##### Data for this task #####

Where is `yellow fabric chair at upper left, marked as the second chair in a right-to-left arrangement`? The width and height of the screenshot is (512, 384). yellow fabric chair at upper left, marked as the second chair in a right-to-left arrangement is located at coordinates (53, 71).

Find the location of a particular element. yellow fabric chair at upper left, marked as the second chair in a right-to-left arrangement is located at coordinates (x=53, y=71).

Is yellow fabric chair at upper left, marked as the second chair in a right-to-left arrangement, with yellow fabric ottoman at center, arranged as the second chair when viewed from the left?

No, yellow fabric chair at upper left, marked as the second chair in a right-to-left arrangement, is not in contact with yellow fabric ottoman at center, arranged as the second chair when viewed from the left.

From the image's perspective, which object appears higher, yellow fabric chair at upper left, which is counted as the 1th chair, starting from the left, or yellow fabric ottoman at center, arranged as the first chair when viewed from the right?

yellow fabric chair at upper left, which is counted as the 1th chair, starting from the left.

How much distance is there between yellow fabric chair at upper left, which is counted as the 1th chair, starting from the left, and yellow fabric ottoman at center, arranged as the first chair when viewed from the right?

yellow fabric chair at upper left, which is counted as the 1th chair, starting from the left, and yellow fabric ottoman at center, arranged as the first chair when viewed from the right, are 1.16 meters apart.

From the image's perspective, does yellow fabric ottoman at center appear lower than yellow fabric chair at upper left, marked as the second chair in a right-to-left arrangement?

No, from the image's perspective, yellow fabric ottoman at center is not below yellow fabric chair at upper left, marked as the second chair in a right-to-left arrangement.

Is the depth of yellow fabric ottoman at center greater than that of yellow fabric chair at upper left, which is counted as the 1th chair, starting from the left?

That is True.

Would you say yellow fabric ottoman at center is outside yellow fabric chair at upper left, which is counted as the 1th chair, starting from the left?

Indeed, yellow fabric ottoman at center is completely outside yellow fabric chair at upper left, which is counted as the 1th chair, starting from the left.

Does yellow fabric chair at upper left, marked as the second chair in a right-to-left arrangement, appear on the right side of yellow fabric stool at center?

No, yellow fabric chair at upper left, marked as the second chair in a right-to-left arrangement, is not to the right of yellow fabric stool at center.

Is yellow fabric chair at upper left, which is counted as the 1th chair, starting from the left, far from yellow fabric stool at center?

#####

Given problem ::
Print all of the rows above again, word for word, with nothing changed.

Answer to this exercise ::
Where is `yellow fabric chair at upper left, marked as the second chair in a right-to-left arrangement`? The width and height of the screenshot is (512, 384). yellow fabric chair at upper left, marked as the second chair in a right-to-left arrangement is located at coordinates (53, 71).

Find the location of a particular element. yellow fabric chair at upper left, marked as the second chair in a right-to-left arrangement is located at coordinates (x=53, y=71).

Is yellow fabric chair at upper left, marked as the second chair in a right-to-left arrangement, with yellow fabric ottoman at center, arranged as the second chair when viewed from the left?

No, yellow fabric chair at upper left, marked as the second chair in a right-to-left arrangement, is not in contact with yellow fabric ottoman at center, arranged as the second chair when viewed from the left.

From the image's perspective, which object appears higher, yellow fabric chair at upper left, which is counted as the 1th chair, starting from the left, or yellow fabric ottoman at center, arranged as the first chair when viewed from the right?

yellow fabric chair at upper left, which is counted as the 1th chair, starting from the left.

How much distance is there between yellow fabric chair at upper left, which is counted as the 1th chair, starting from the left, and yellow fabric ottoman at center, arranged as the first chair when viewed from the right?

yellow fabric chair at upper left, which is counted as the 1th chair, starting from the left, and yellow fabric ottoman at center, arranged as the first chair when viewed from the right, are 1.16 meters apart.

From the image's perspective, does yellow fabric ottoman at center appear lower than yellow fabric chair at upper left, marked as the second chair in a right-to-left arrangement?

No, from the image's perspective, yellow fabric ottoman at center is not below yellow fabric chair at upper left, marked as the second chair in a right-to-left arrangement.

Is the depth of yellow fabric ottoman at center greater than that of yellow fabric chair at upper left, which is counted as the 1th chair, starting from the left?

That is True.

Would you say yellow fabric ottoman at center is outside yellow fabric chair at upper left, which is counted as the 1th chair, starting from the left?

Indeed, yellow fabric ottoman at center is completely outside yellow fabric chair at upper left, which is counted as the 1th chair, starting from the left.

Does yellow fabric chair at upper left, marked as the second chair in a right-to-left arrangement, appear on the right side of yellow fabric stool at center?

No, yellow fabric chair at upper left, marked as the second chair in a right-to-left arrangement, is not to the right of yellow fabric stool at center.

Is yellow fabric chair at upper left, which is counted as the 1th chair, starting from the left, far from yellow fabric stool at center?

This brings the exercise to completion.